**Task data**.
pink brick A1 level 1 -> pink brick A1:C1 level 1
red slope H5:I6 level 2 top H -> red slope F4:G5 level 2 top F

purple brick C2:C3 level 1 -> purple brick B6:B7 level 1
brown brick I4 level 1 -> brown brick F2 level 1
---
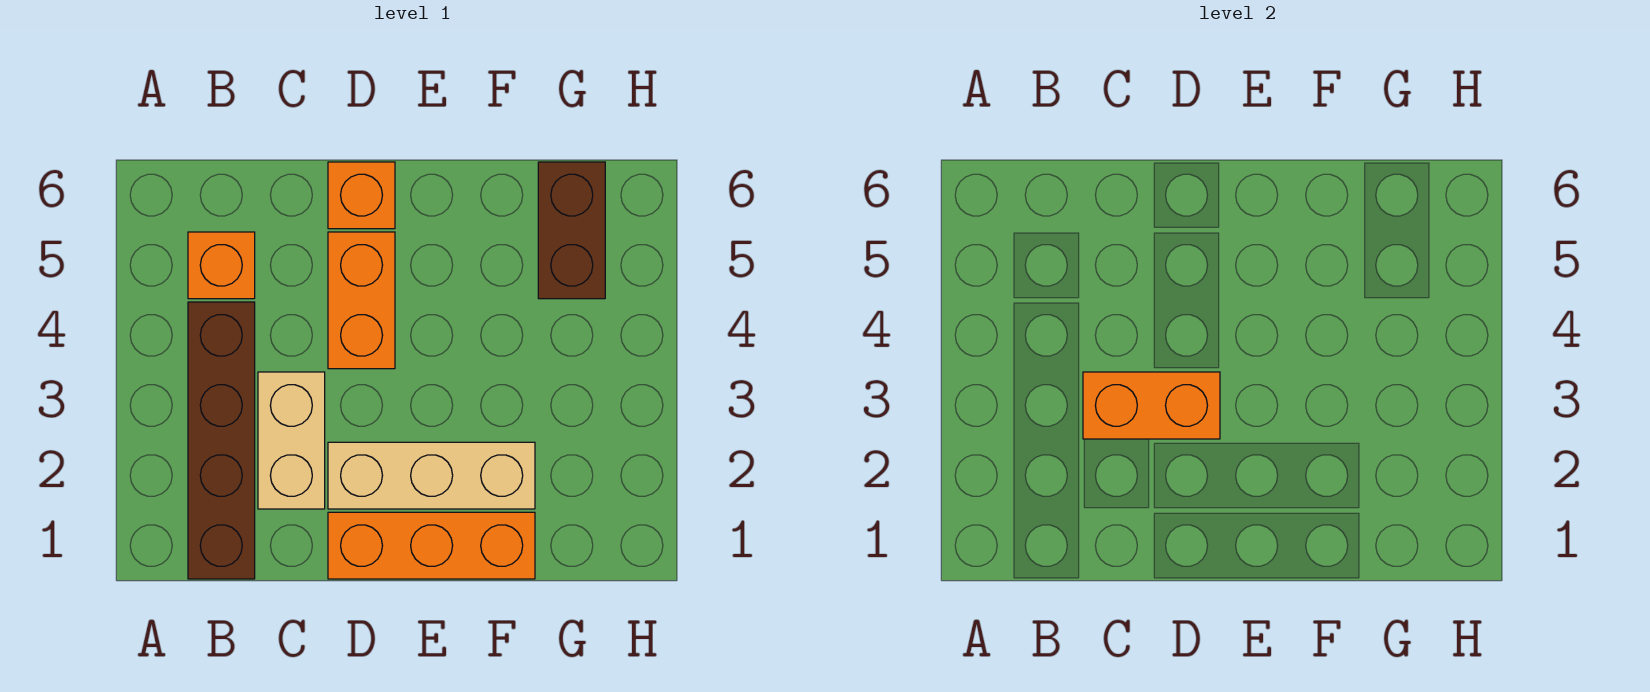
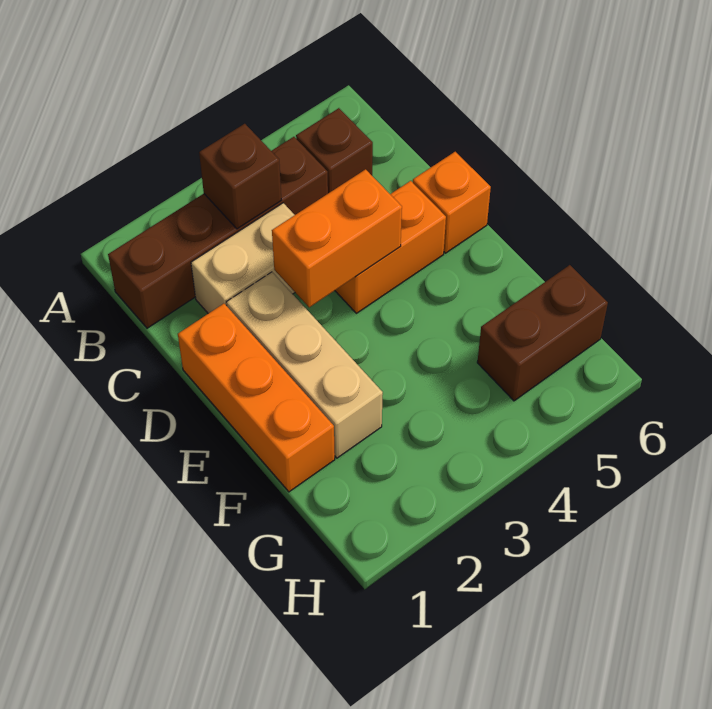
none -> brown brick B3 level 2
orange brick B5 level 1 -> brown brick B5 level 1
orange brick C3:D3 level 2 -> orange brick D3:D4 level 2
* * *
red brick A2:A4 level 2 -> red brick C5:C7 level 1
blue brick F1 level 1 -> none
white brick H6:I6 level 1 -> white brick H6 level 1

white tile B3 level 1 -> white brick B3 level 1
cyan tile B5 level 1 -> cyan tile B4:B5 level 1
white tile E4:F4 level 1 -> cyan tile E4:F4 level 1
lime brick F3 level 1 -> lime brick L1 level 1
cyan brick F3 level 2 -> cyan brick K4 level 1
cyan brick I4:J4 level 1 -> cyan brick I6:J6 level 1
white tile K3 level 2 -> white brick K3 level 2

**Problem description**.
The expected answer is an exact copy of the lines above, beginning at the line with "cyan brick I4:J4" and ending at the line with "white tile K3", with both ends in.

**Output for this exercise**.
cyan brick I4:J4 level 1 -> cyan brick I6:J6 level 1
white tile K3 level 2 -> white brick K3 level 2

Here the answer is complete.